Object tracking records |
------------------------------------------------------------

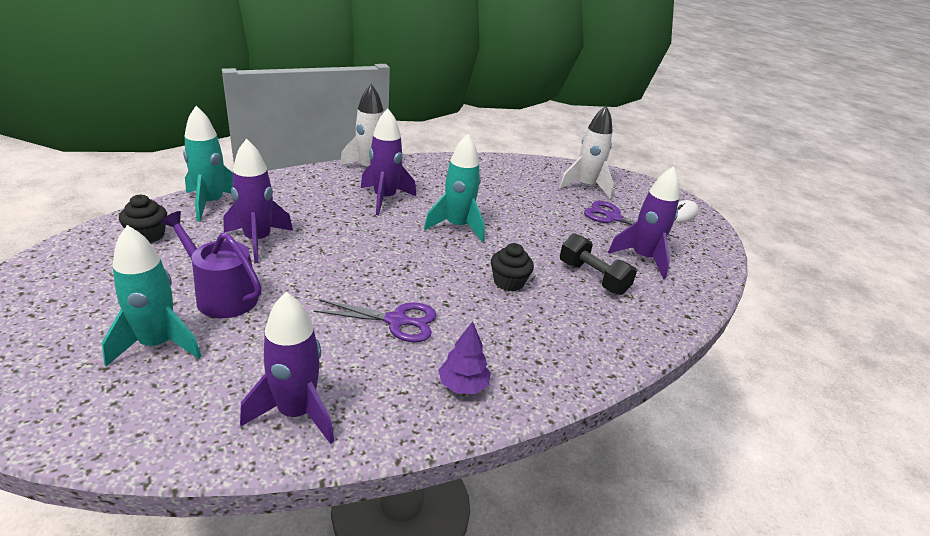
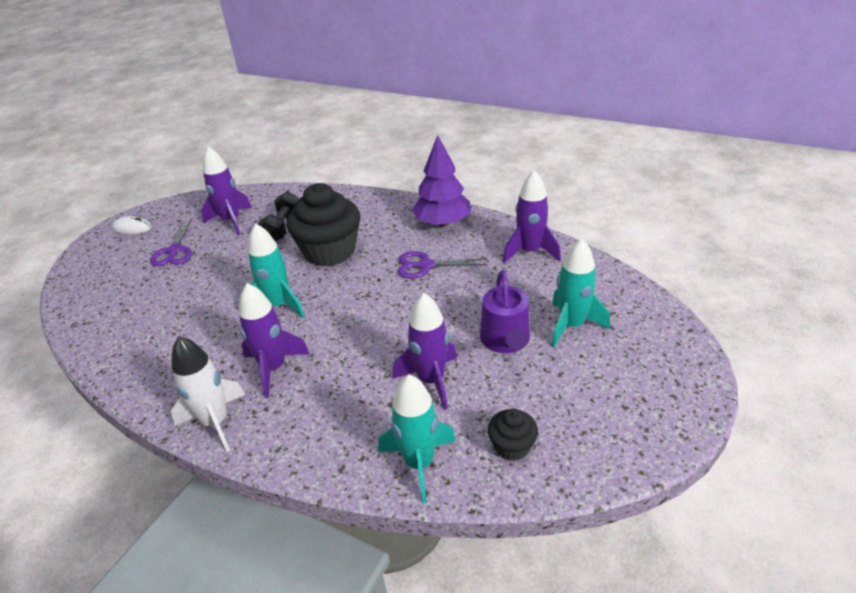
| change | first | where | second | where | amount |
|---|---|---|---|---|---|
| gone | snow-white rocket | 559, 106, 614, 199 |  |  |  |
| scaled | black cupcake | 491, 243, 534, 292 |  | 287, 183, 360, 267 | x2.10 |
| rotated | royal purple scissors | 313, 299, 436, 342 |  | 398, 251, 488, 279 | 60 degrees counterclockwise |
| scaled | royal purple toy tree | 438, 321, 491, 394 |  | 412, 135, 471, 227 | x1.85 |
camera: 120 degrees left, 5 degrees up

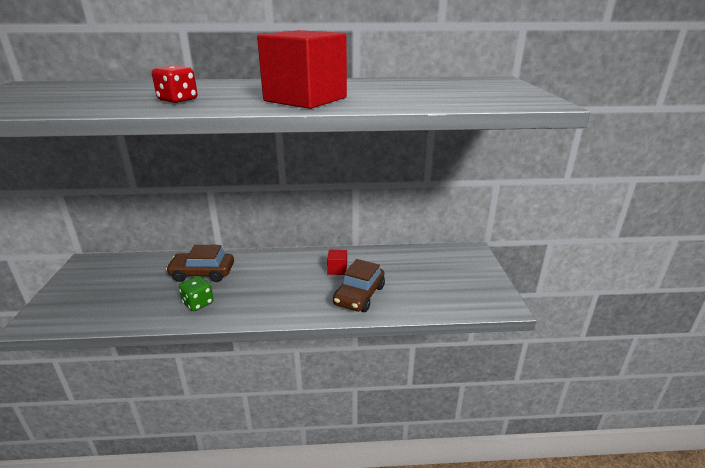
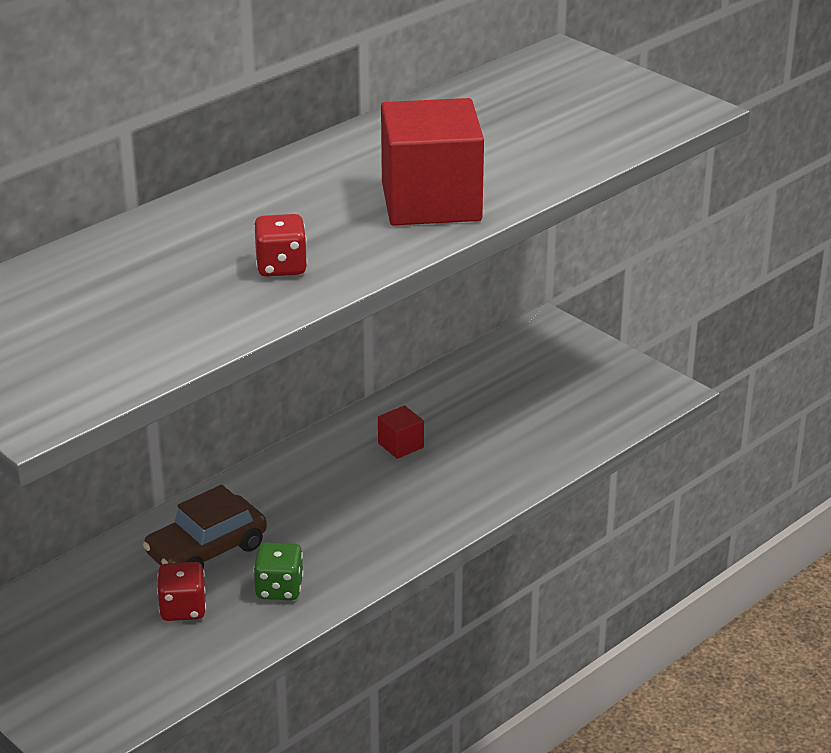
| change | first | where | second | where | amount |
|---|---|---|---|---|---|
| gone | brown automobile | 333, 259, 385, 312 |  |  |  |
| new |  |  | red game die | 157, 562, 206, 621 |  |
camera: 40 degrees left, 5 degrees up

------------------------------------------------------------

What the task requires |
Although the records contain pictures, only the text should be copied, exactly as it stands.

Result of the task |
| change | first | where | second | where | amount |
|---|---|---|---|---|---|
| gone | snow-white rocket | 559, 106, 614, 199 |  |  |  |
| scaled | black cupcake | 491, 243, 534, 292 |  | 287, 183, 360, 267 | x2.10 |
| rotated | royal purple scissors | 313, 299, 436, 342 |  | 398, 251, 488, 279 | 60 degrees counterclockwise |
| scaled | royal purple toy tree | 438, 321, 491, 394 |  | 412, 135, 471, 227 | x1.85 |
camera: 120 degrees left, 5 degrees up

| change | first | where | second | where | amount |
|---|---|---|---|---|---|
| gone | brown automobile | 333, 259, 385, 312 |  |  |  |
| new |  |  | red game die | 157, 562, 206, 621 |  |
camera: 40 degrees left, 5 degrees up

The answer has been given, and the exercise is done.